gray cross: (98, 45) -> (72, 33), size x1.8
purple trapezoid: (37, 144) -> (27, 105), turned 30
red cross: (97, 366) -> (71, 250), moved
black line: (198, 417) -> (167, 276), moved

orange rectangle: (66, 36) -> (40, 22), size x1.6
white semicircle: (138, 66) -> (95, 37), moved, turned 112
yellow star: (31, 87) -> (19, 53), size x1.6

-=-=-=-=-

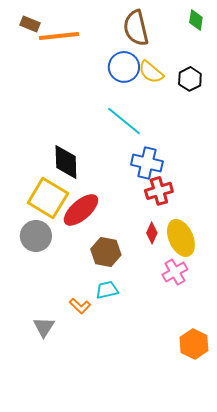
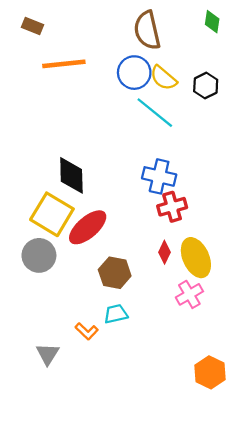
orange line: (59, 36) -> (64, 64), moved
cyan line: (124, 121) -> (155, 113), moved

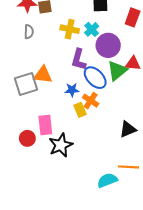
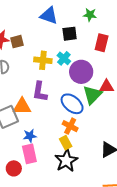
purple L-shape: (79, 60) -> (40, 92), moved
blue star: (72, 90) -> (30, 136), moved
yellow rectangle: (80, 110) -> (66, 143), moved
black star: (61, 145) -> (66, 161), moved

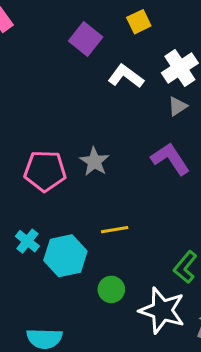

-=-=-=-=-

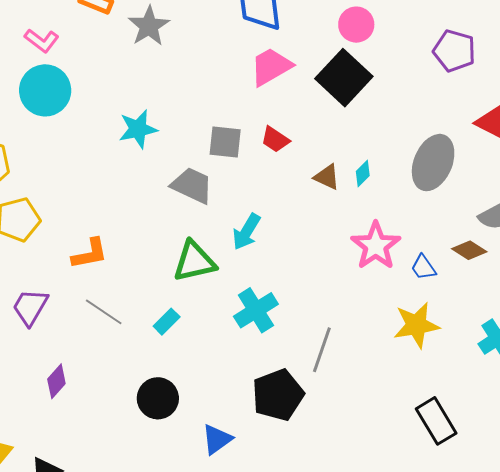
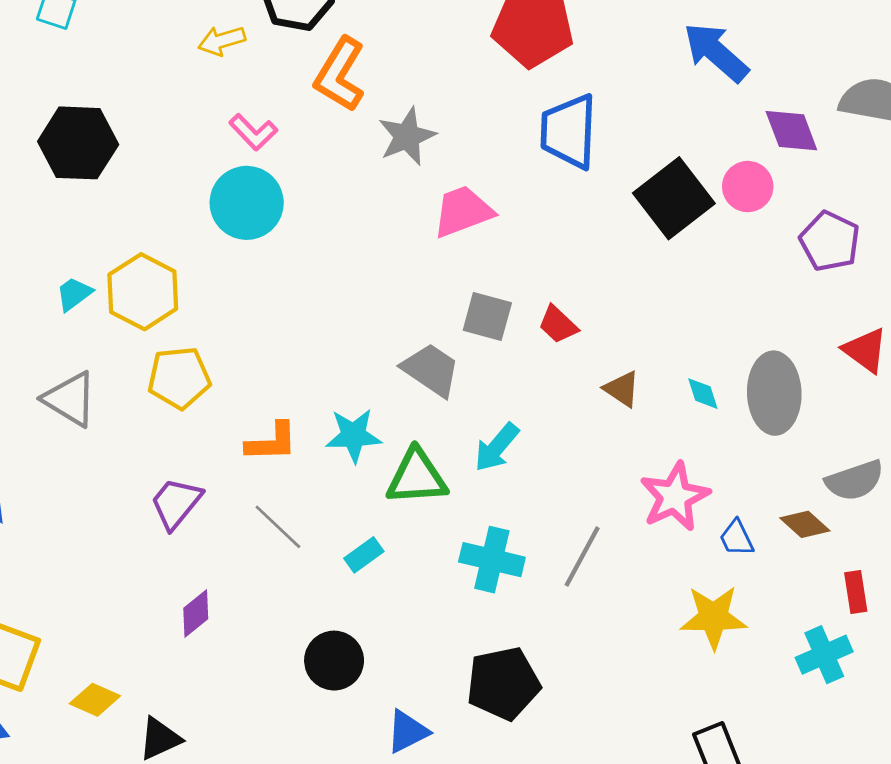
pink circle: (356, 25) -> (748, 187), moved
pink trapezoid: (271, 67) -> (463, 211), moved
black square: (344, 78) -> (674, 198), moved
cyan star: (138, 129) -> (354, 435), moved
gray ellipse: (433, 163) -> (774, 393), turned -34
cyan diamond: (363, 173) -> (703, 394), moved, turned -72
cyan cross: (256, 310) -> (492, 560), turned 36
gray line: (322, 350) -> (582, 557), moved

-=-=-=-=-

- _What you need to do_: Retype, in the same exact form, the lines of the material above from the line holding "gray cross: (98, 45) -> (72, 33), size x1.8" through the line holding "yellow star: (31, 87) -> (19, 53), size x1.6".

- _Task response_:
gray cross: (98, 45) -> (72, 33), size x1.8
purple trapezoid: (37, 144) -> (27, 105), turned 30
red cross: (97, 366) -> (71, 250), moved
black line: (198, 417) -> (167, 276), moved

orange rectangle: (66, 36) -> (40, 22), size x1.6
white semicircle: (138, 66) -> (95, 37), moved, turned 112
yellow star: (31, 87) -> (19, 53), size x1.6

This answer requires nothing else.